Extracted records
###
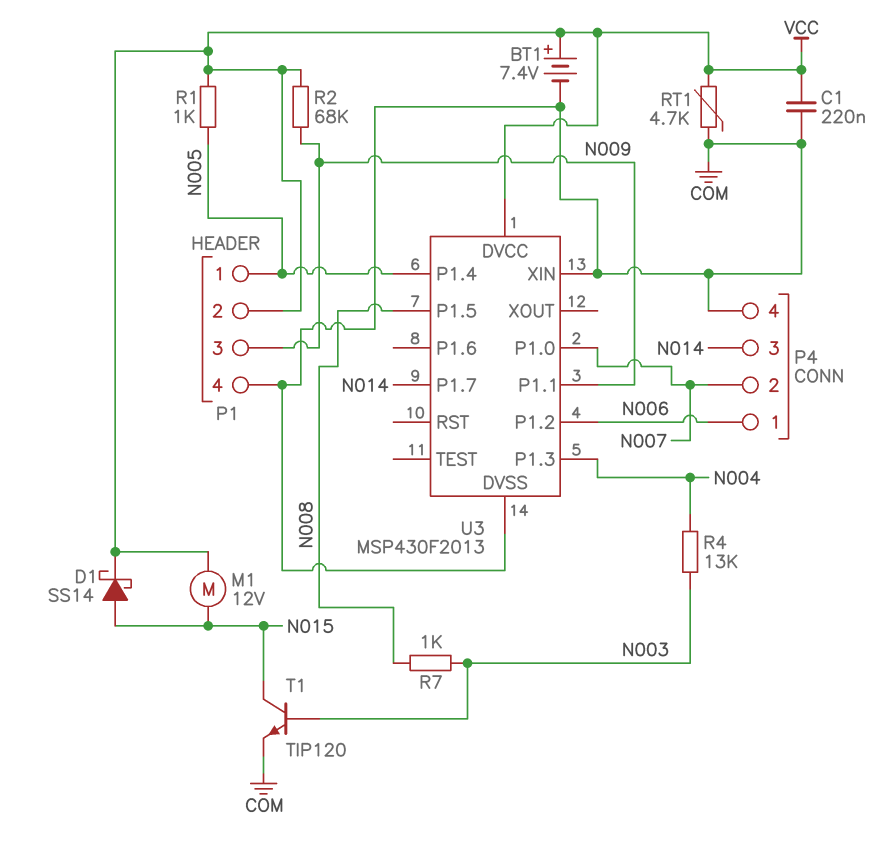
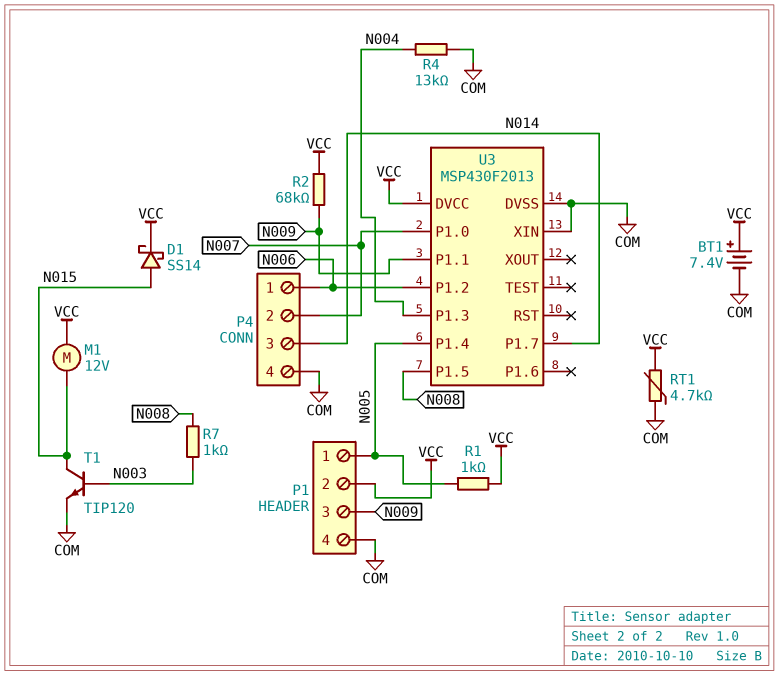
C1: 220nF (COM, VCC) -> none
R4: 13k (N003, N004) -> 13k (COM, N004)

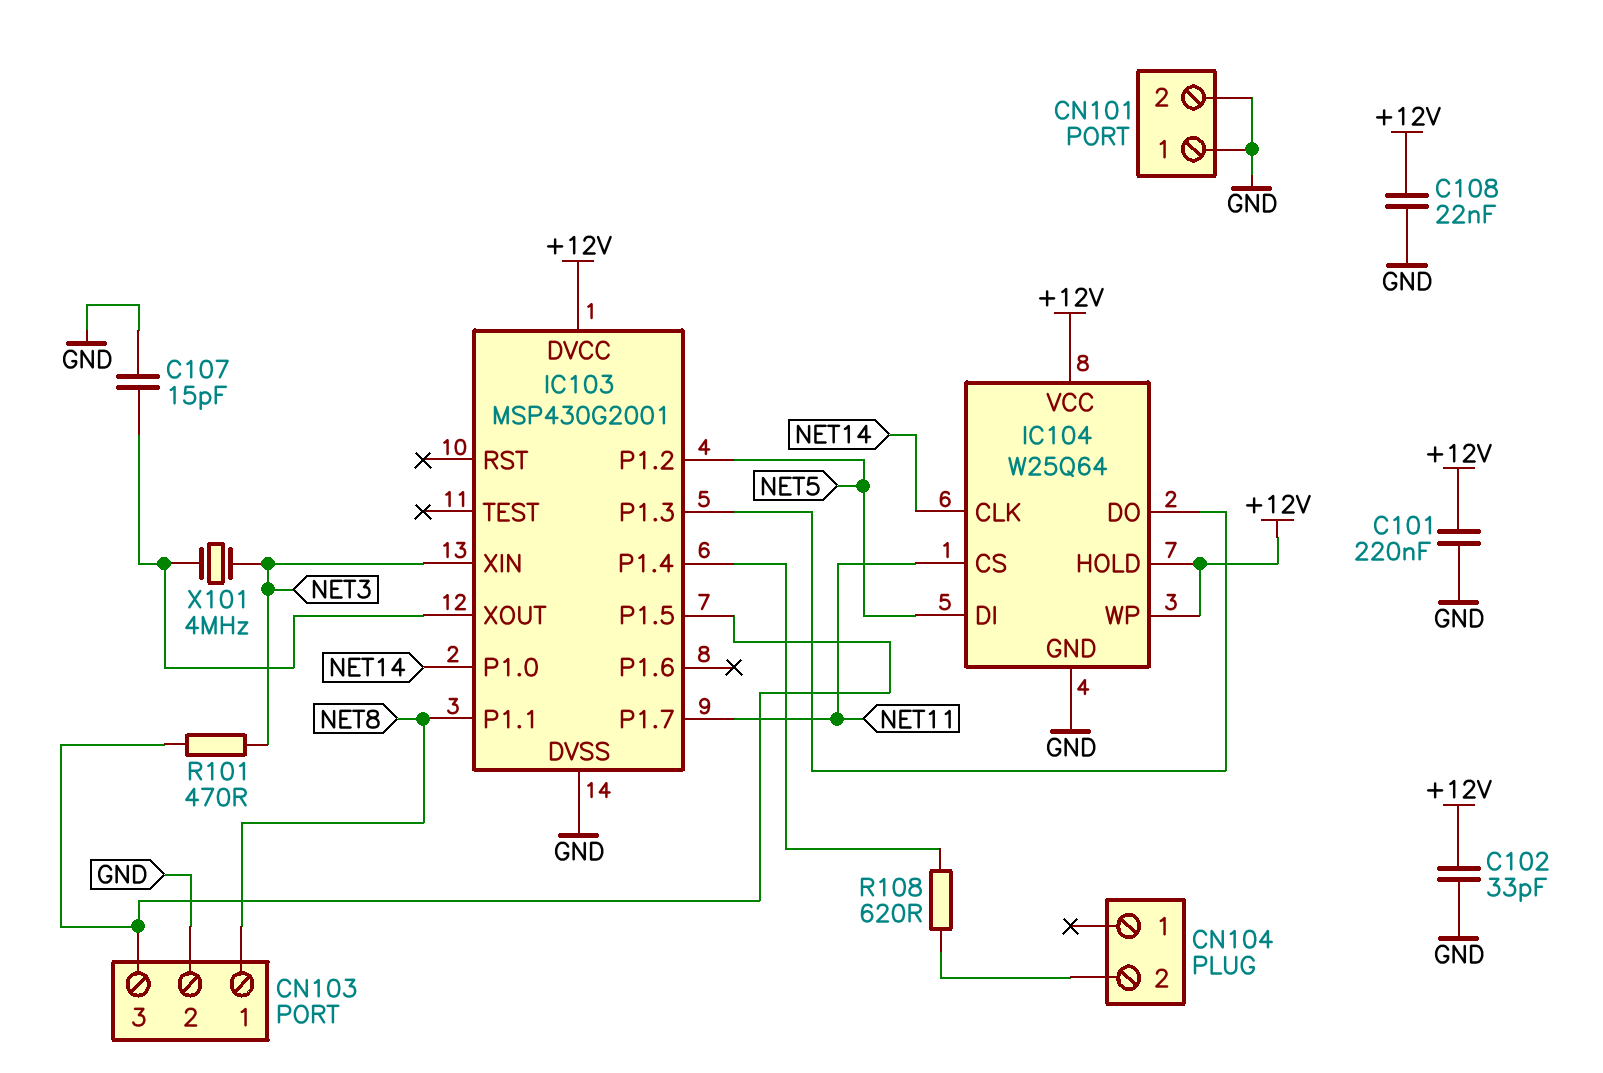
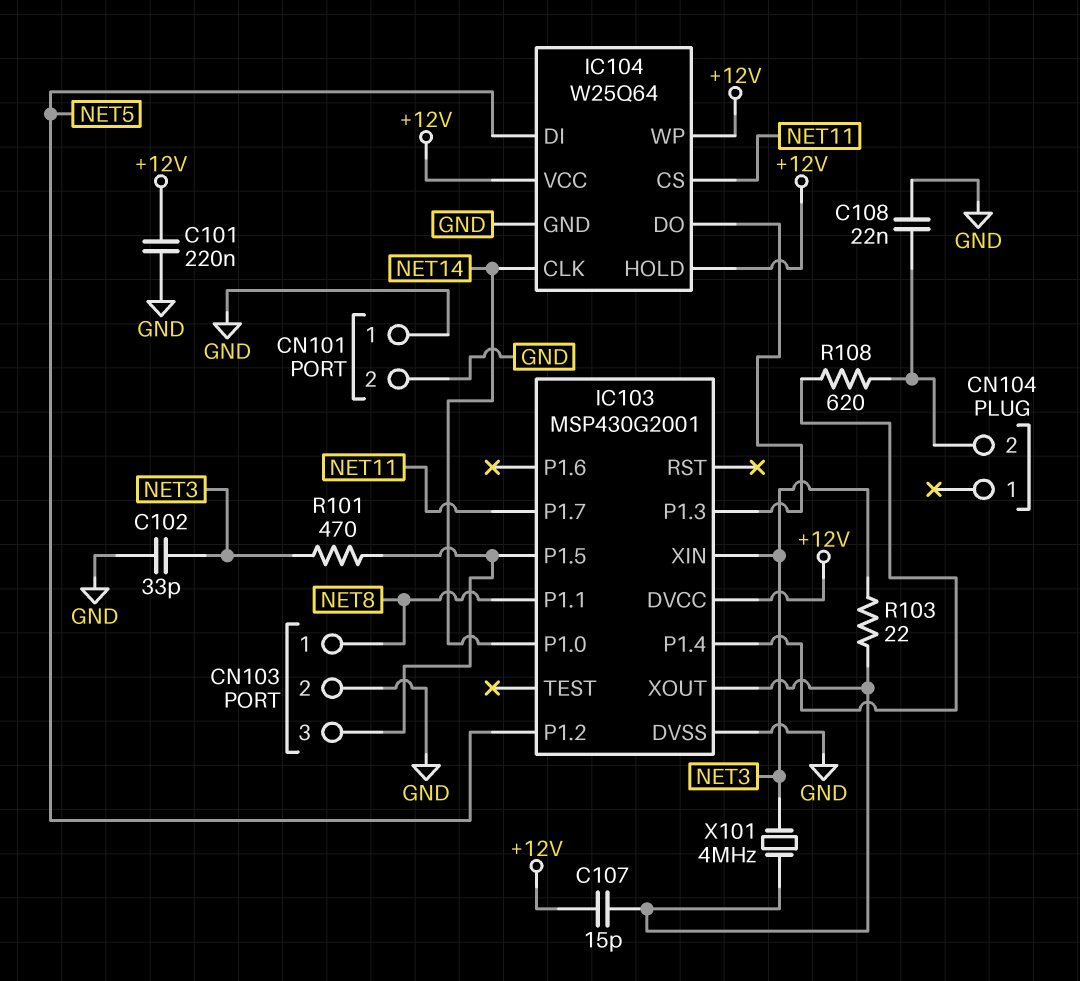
C102: 33pF (+12V, GND) -> 33pF (GND, NET3)
C107: 15pF (GND, IC103/XOUT) -> 15pF (+12V, IC103/XOUT)
C108: 22nF (+12V, GND) -> 22nF (CN104/2, GND)
R103: none -> 22 (IC103/XOUT, NET3)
###
Assignment
All lines of the material that contain the string "XOUT" are to be copied.

Task answer
C107: 15pF (GND, IC103/XOUT) -> 15pF (+12V, IC103/XOUT)
R103: none -> 22 (IC103/XOUT, NET3)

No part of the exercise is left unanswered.